[Start of Attachment]

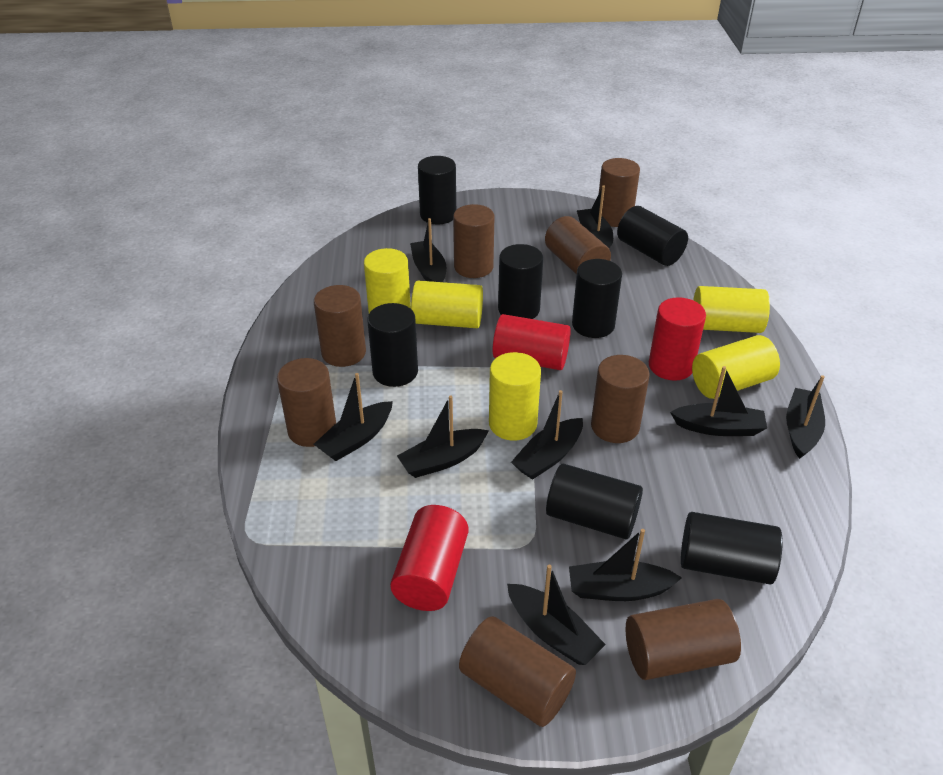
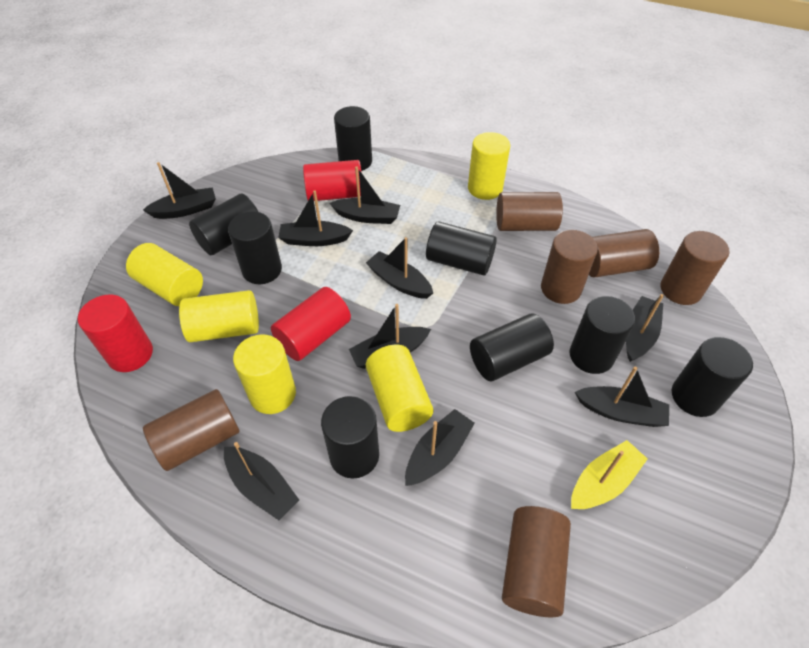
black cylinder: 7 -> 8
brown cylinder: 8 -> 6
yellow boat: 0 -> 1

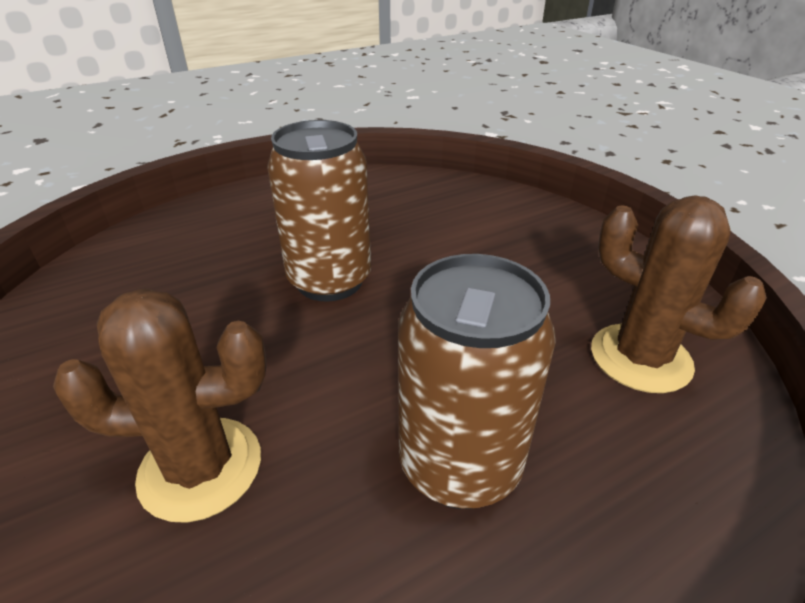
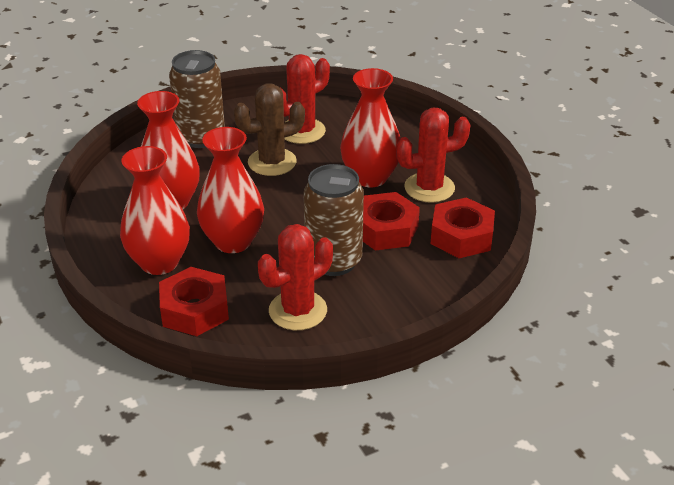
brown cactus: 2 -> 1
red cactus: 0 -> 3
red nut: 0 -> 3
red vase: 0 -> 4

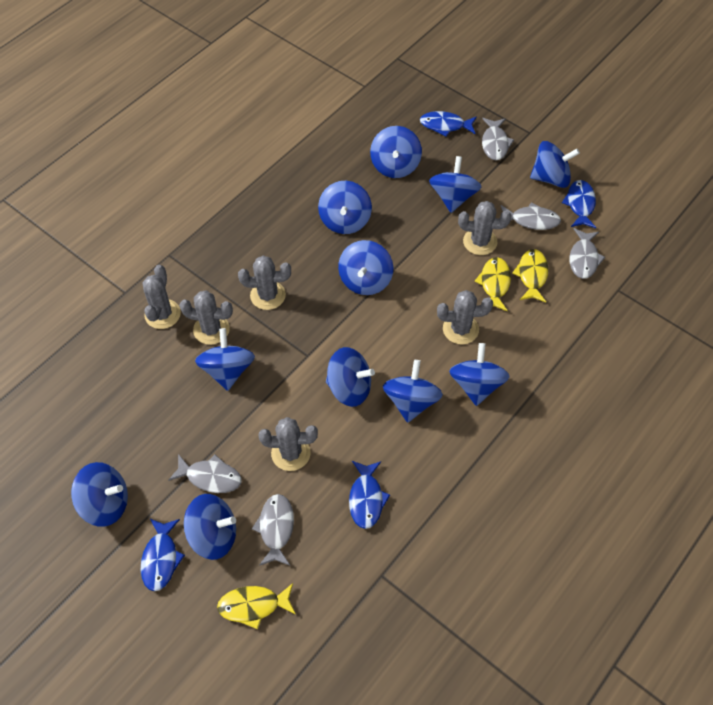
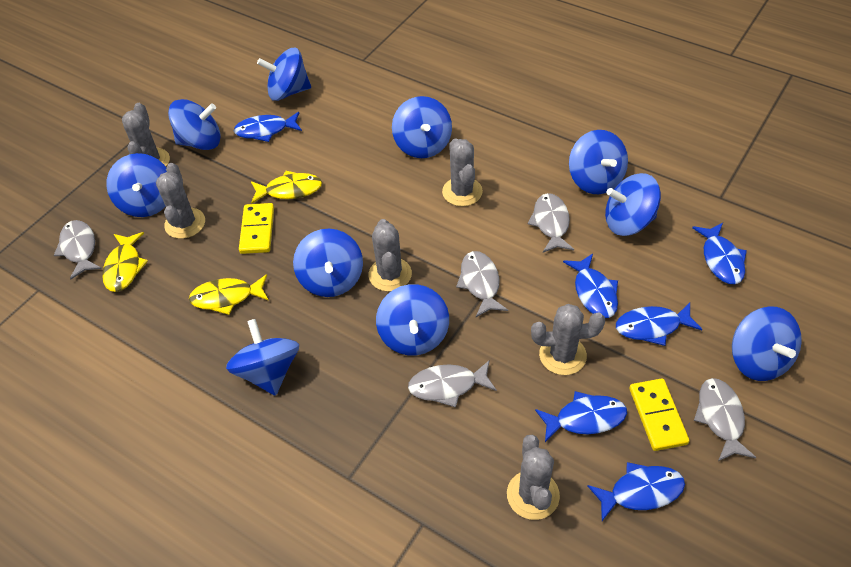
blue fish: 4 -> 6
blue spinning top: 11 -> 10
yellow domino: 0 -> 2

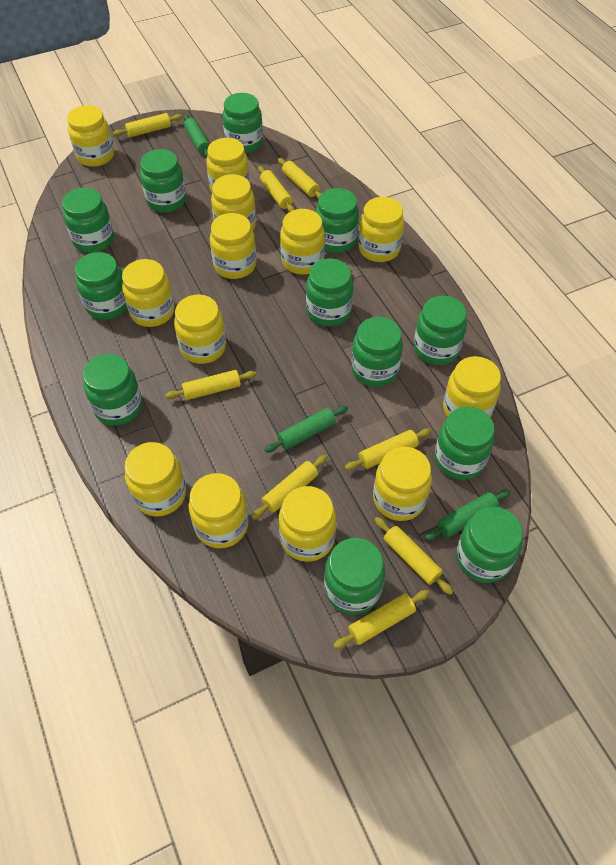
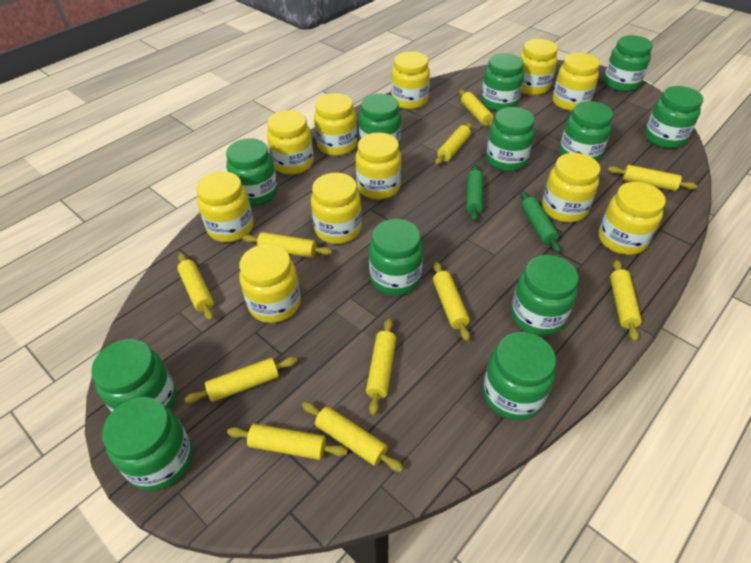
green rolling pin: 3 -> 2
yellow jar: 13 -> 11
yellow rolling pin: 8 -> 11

[End of Attachment]

▸ **Work instructions**
Transcribe each record above exactly, leaving every picture out of the copy.

▸ **Result for this task**
black cylinder: 7 -> 8
brown cylinder: 8 -> 6
yellow boat: 0 -> 1

brown cactus: 2 -> 1
red cactus: 0 -> 3
red nut: 0 -> 3
red vase: 0 -> 4

blue fish: 4 -> 6
blue spinning top: 11 -> 10
yellow domino: 0 -> 2

green rolling pin: 3 -> 2
yellow jar: 13 -> 11
yellow rolling pin: 8 -> 11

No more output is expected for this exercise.